-- START OF Raw records --

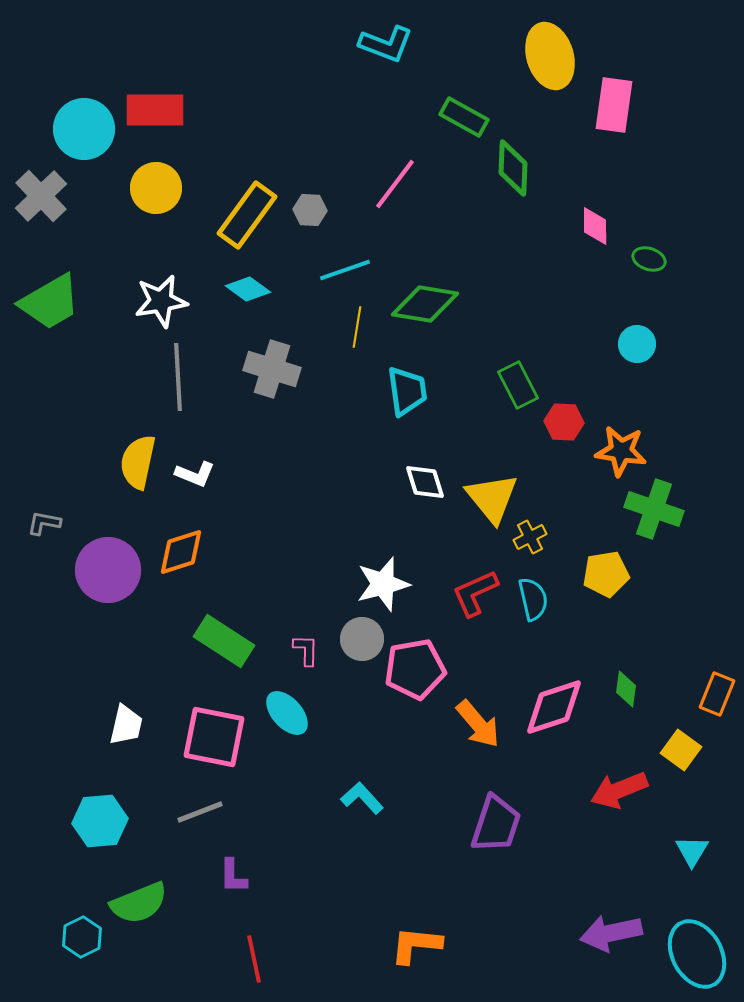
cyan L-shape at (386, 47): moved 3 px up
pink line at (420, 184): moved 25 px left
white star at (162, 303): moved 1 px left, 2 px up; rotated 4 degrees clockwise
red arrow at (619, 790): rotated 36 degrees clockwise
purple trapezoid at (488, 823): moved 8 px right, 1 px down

-- END OF Raw records --

### What you should do
Rewrite the lines of every entry above with each "moved" replaced by "shifted" and nothing else changed. Omit the pictures from your answer.

### Solution
cyan L-shape at (386, 47): shifted 3 px up
pink line at (420, 184): shifted 25 px left
white star at (162, 303): shifted 1 px left, 2 px up; rotated 4 degrees clockwise
red arrow at (619, 790): rotated 36 degrees clockwise
purple trapezoid at (488, 823): shifted 8 px right, 1 px down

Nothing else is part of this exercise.